(Source data)
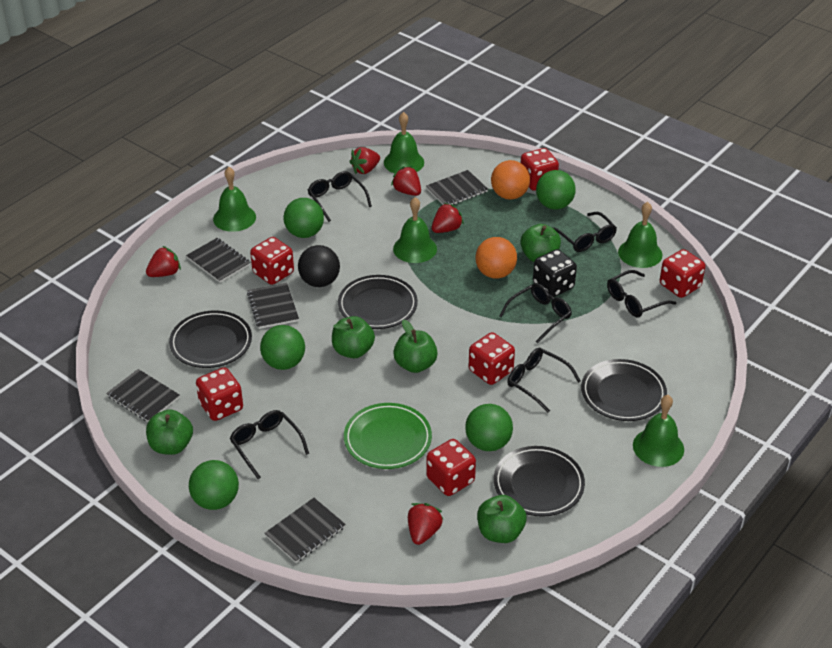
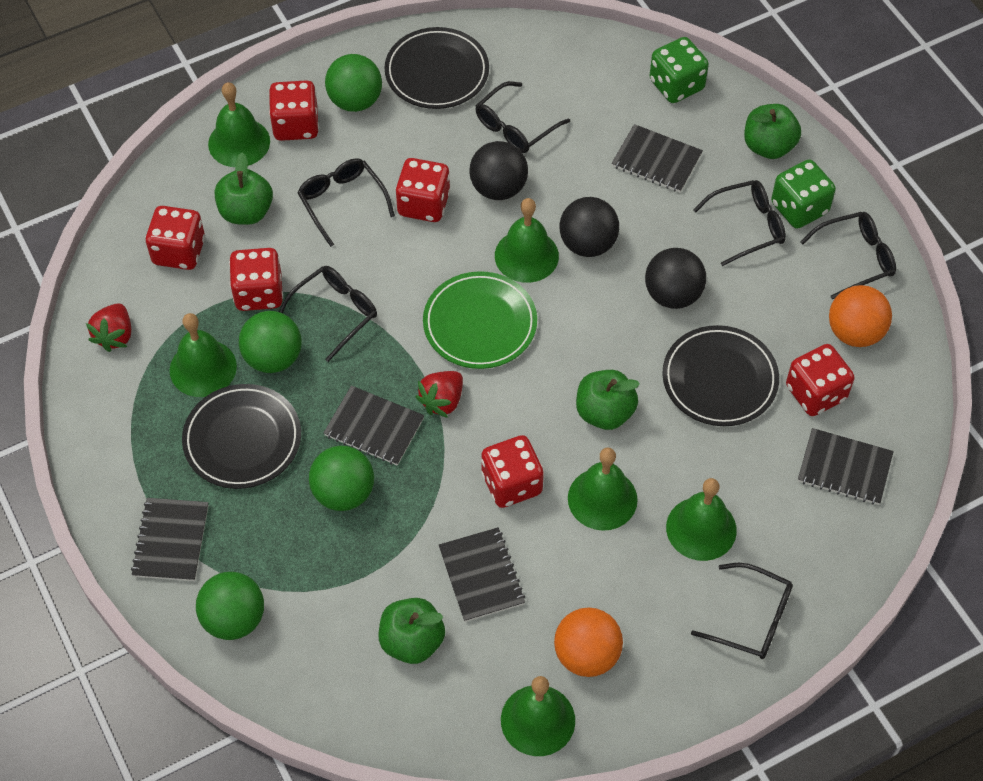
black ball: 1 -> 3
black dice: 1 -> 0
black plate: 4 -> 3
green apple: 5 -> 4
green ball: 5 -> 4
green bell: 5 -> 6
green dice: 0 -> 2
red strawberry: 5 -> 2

Your goal: Return from the data every line that holds "black".

Response below:
black ball: 1 -> 3
black dice: 1 -> 0
black plate: 4 -> 3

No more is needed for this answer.